** EXERCISE INSTRUCTIONS **
Copy every line in the records below that contains the word "board".

(RECORDS FOR THIS TASK Opens)

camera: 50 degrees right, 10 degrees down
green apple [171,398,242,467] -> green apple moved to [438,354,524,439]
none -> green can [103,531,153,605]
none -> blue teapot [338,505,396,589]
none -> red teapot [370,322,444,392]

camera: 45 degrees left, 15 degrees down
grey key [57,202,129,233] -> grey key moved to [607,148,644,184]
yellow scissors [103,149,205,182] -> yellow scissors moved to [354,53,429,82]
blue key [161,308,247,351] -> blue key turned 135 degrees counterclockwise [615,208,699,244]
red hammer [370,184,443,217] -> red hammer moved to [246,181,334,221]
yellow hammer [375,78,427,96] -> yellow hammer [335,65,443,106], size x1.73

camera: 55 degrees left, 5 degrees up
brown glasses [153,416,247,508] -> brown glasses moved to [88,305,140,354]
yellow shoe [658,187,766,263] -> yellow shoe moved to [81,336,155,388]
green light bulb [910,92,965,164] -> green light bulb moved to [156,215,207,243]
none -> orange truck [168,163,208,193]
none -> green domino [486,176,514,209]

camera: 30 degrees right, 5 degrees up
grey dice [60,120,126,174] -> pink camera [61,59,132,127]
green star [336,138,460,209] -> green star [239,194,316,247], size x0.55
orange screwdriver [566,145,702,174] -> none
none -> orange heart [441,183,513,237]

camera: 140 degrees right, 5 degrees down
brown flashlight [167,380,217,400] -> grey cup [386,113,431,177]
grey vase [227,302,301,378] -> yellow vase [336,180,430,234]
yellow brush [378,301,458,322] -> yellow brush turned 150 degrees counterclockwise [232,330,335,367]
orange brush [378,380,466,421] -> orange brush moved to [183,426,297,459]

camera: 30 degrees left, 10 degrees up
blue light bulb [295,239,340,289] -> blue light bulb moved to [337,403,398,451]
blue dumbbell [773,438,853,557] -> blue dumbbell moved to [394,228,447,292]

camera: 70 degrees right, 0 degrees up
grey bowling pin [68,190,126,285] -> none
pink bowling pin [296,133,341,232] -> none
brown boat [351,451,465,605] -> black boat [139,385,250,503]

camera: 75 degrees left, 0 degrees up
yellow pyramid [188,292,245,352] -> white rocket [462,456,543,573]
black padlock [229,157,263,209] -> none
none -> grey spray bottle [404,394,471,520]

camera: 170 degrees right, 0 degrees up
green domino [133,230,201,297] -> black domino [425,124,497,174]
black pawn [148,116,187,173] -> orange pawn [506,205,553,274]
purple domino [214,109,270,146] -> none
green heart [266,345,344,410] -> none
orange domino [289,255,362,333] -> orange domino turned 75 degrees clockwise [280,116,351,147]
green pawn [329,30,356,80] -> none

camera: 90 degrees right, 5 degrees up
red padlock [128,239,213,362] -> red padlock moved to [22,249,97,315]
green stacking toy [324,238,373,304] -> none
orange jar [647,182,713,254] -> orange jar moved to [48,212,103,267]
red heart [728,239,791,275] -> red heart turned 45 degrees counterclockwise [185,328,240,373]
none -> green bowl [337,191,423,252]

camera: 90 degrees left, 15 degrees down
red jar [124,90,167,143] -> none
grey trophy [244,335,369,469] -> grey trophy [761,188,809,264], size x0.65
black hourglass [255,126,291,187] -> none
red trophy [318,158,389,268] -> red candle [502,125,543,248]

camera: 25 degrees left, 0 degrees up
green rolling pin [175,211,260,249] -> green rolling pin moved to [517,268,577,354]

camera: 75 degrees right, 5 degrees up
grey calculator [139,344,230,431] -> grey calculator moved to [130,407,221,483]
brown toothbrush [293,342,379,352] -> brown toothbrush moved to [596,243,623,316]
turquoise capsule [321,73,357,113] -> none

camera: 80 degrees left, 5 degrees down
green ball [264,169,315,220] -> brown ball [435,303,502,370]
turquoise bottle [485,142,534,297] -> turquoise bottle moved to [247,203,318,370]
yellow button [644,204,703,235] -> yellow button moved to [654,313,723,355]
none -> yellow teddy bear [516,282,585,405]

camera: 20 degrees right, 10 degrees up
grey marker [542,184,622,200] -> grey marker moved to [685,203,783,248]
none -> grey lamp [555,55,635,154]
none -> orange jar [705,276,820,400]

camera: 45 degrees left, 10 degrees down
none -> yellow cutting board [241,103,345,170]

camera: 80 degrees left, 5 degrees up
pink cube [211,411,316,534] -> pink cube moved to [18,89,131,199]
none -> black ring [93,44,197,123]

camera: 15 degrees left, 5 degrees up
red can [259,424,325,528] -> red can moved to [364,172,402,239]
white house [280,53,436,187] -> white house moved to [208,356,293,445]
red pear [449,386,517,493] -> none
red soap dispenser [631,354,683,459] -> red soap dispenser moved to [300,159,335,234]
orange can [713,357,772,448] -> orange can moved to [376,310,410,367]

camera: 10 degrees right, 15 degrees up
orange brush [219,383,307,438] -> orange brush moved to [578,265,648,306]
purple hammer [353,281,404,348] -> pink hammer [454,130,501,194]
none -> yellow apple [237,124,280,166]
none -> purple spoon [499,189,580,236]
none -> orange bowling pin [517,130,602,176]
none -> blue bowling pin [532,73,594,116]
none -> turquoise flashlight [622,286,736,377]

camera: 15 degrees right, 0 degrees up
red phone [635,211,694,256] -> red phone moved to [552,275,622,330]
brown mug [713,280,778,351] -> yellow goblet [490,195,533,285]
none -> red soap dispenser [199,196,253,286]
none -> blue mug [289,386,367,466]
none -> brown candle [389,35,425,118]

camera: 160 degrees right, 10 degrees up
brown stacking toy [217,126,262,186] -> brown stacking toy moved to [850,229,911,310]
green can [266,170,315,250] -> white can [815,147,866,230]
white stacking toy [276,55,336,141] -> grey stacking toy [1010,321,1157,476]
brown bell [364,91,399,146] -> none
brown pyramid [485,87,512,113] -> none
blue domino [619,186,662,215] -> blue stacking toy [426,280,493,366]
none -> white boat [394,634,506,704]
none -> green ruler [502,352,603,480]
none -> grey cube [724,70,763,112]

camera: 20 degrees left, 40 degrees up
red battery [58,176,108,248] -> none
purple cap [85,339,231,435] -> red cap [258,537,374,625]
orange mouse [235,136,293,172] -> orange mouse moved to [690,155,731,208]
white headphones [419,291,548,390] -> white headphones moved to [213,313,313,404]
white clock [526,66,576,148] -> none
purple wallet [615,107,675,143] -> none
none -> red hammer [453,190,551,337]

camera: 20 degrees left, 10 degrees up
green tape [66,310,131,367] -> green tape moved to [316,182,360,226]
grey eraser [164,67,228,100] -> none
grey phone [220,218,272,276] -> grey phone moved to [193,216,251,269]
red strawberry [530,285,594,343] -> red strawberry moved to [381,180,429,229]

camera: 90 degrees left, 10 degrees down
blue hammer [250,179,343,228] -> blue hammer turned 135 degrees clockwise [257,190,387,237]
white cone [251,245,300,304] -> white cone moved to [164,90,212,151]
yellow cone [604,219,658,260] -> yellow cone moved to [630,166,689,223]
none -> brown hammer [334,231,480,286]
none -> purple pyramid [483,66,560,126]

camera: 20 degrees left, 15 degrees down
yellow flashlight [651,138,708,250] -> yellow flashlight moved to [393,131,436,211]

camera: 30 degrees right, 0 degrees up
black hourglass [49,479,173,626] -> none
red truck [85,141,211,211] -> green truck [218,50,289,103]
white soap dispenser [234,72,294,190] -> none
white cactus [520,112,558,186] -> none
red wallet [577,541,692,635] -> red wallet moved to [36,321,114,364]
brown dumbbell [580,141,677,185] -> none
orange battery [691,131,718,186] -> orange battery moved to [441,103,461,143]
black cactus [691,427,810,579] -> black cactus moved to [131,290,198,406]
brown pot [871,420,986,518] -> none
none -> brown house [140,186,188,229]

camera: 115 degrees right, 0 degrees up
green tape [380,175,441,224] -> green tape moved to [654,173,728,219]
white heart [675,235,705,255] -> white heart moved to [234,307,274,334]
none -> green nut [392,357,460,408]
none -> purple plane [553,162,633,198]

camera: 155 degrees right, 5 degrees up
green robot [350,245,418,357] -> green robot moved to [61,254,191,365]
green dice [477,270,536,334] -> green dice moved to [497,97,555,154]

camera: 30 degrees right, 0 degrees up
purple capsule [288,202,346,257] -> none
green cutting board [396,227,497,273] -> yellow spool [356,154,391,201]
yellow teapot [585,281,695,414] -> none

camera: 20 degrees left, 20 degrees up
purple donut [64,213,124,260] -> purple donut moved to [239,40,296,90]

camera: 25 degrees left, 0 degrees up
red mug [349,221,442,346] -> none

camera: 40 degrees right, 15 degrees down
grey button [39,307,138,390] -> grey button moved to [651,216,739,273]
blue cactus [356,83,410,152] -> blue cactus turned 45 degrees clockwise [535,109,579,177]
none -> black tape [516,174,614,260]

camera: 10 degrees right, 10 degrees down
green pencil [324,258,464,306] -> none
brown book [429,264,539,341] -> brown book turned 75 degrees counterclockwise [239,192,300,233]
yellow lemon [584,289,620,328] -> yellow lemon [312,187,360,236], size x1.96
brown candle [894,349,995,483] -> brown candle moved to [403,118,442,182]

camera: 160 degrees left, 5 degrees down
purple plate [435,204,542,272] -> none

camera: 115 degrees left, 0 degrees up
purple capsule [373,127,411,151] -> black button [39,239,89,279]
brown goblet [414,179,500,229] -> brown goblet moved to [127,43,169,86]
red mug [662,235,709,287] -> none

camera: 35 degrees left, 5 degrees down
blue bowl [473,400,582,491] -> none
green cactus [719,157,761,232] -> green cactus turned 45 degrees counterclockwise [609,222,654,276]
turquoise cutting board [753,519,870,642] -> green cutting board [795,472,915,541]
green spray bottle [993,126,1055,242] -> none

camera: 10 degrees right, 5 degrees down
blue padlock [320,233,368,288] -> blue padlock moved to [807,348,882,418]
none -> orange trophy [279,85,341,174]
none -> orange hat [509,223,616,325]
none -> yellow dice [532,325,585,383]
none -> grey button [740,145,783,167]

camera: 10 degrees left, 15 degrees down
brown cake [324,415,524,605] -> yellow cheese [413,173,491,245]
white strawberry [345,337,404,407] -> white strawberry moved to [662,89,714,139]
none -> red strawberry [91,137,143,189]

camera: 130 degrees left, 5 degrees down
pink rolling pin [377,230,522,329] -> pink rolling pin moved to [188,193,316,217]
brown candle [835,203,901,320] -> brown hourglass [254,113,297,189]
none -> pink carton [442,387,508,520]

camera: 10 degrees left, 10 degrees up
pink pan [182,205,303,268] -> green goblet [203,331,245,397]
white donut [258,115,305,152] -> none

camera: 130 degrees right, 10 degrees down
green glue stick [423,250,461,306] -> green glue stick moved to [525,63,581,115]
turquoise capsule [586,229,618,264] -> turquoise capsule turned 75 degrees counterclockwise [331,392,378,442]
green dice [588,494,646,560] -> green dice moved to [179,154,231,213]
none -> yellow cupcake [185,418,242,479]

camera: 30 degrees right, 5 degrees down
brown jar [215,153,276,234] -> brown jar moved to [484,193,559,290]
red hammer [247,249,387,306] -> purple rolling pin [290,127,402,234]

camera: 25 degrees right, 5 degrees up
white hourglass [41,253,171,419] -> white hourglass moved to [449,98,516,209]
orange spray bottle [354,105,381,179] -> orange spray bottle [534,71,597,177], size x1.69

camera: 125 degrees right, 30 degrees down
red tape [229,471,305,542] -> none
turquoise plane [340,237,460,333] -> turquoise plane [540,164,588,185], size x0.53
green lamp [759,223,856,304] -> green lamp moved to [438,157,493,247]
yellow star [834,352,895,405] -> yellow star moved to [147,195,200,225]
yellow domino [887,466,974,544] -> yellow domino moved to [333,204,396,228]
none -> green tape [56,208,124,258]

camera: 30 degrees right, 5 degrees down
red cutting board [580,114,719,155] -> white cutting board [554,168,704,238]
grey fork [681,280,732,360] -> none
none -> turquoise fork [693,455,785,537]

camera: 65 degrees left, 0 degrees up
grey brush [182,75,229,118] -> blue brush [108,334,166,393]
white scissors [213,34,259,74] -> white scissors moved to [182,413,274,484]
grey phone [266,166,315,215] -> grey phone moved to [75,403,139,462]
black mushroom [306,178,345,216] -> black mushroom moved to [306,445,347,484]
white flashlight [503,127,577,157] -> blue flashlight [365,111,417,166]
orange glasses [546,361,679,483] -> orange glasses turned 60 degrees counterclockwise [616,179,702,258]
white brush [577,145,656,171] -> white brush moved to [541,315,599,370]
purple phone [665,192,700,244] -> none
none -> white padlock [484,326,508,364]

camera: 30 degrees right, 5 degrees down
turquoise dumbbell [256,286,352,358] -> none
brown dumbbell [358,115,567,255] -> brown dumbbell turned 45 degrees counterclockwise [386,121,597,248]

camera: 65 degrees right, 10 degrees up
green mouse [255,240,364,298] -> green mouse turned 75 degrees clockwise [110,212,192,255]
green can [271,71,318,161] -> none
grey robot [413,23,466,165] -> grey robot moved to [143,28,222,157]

(RECORDS FOR THIS TASK Closes)

** OUTPUT OF THE TASK **
none -> yellow cutting board [241,103,345,170]
green cutting board [396,227,497,273] -> yellow spool [356,154,391,201]
turquoise cutting board [753,519,870,642] -> green cutting board [795,472,915,541]
red cutting board [580,114,719,155] -> white cutting board [554,168,704,238]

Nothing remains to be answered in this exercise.